## The task
Search for the word "camera" in the entries. Each line that holds it should be copied.

## Task data
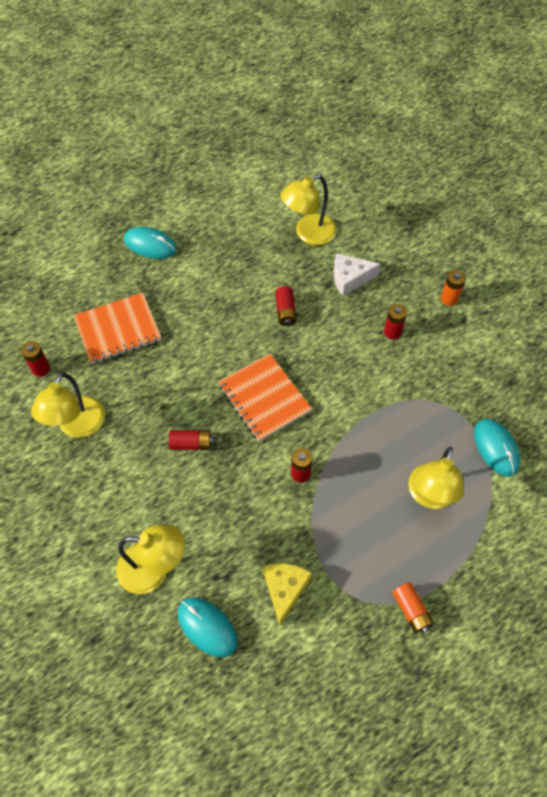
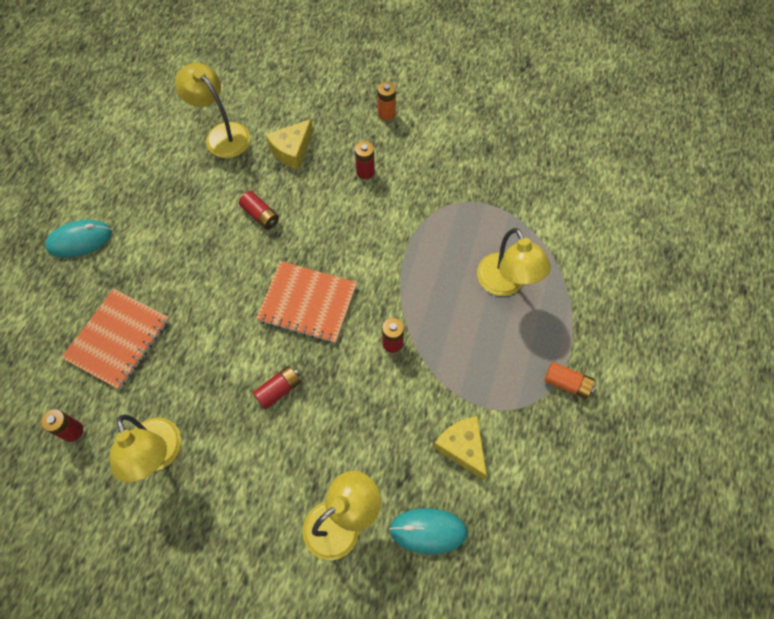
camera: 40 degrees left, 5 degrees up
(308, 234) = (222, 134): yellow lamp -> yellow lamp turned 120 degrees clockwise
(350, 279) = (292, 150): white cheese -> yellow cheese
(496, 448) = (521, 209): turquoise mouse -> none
--
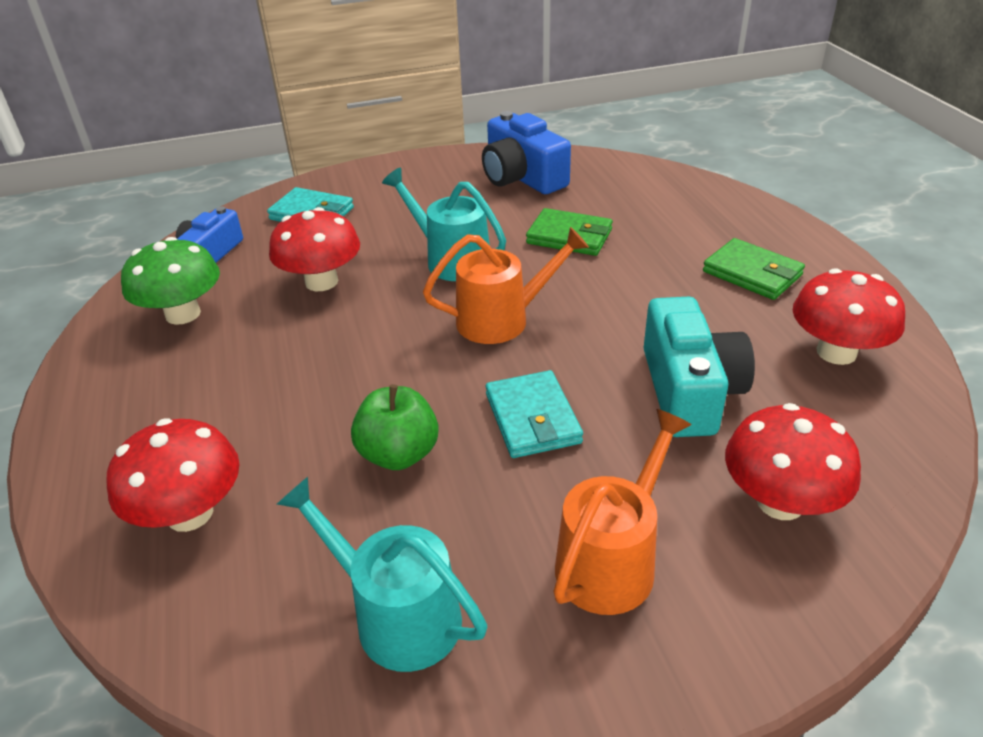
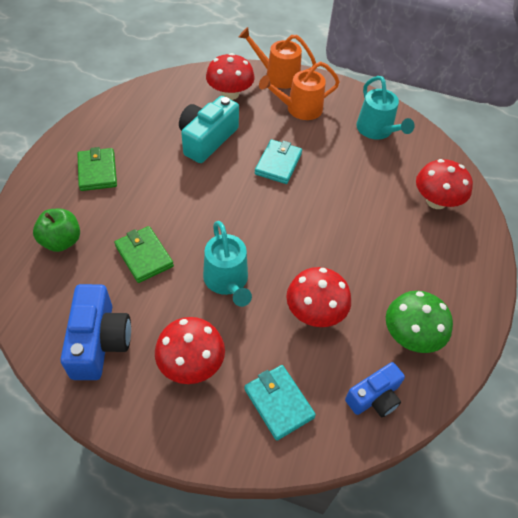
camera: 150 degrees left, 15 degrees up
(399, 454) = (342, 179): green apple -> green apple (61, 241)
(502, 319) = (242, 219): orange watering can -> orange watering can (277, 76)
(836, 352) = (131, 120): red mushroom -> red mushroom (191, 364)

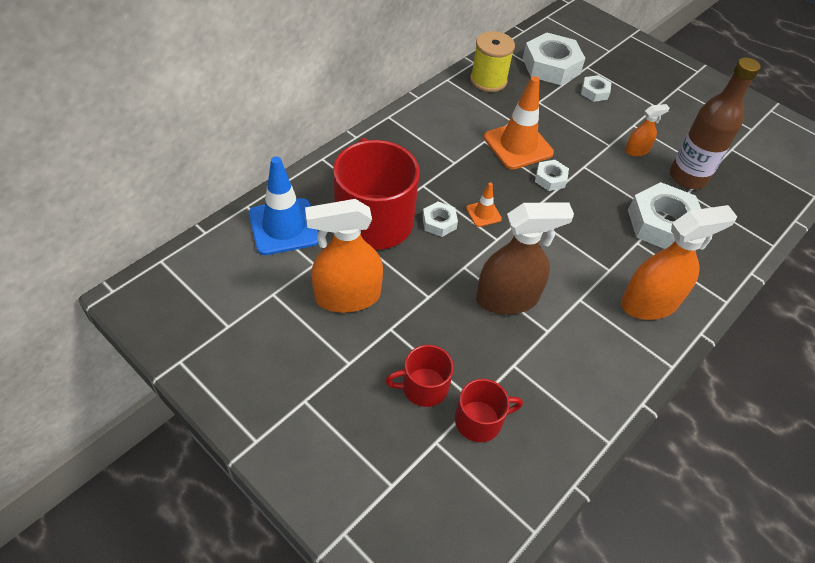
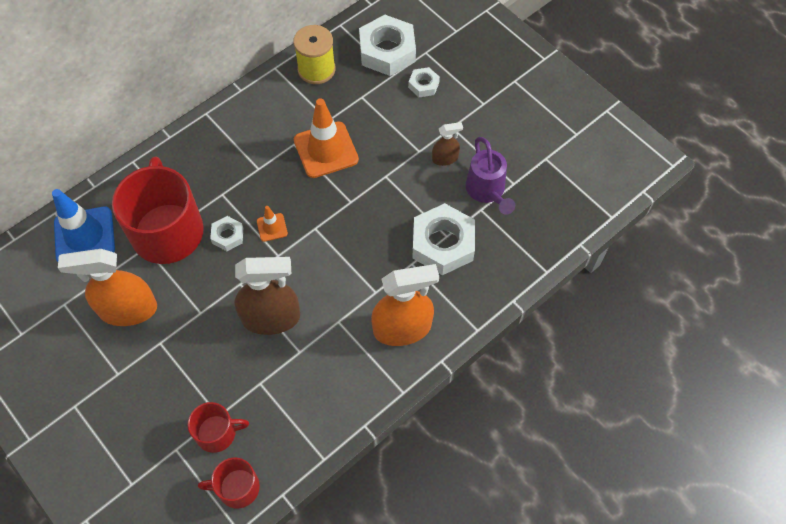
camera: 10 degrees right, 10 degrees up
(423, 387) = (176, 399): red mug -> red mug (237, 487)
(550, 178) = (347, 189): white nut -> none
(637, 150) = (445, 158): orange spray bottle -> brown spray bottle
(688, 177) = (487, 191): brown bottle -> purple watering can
* * *
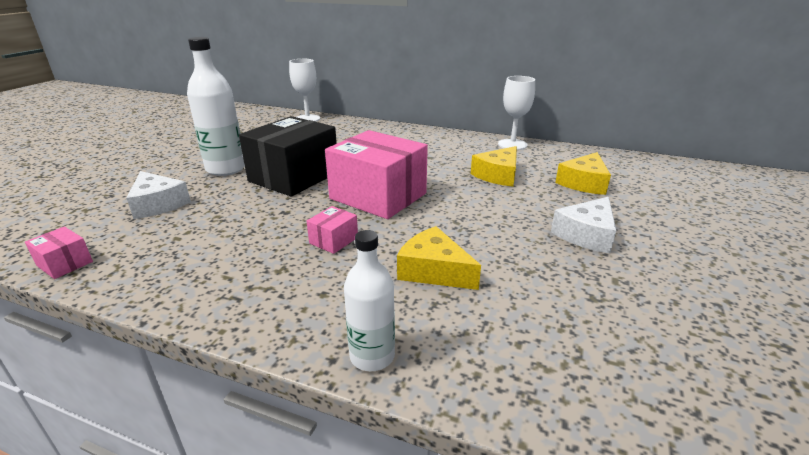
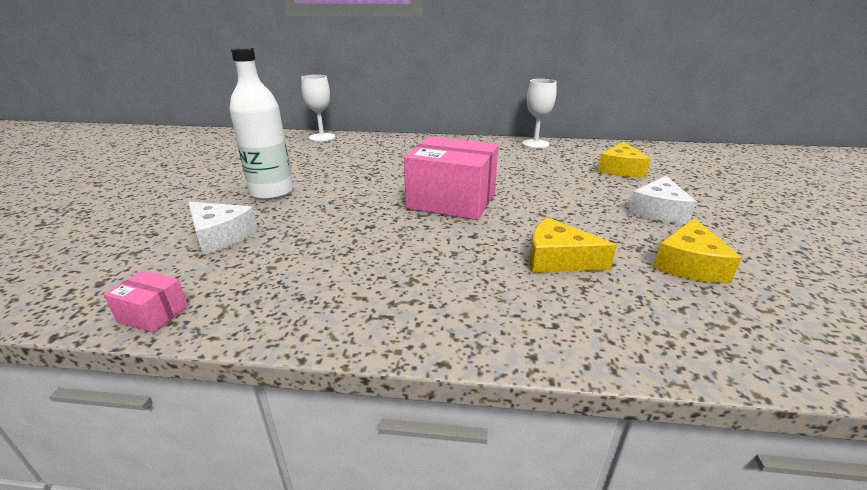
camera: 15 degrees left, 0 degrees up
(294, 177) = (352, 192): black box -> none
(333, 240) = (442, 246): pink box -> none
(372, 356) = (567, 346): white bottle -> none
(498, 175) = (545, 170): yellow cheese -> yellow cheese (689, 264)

## Task output
camera: 40 degrees left, 5 degrees up
camera: 150 degrees left, 15 degrees up
camera: 10 degrees right, 10 degrees up
camera: 15 degrees left, 0 degrees up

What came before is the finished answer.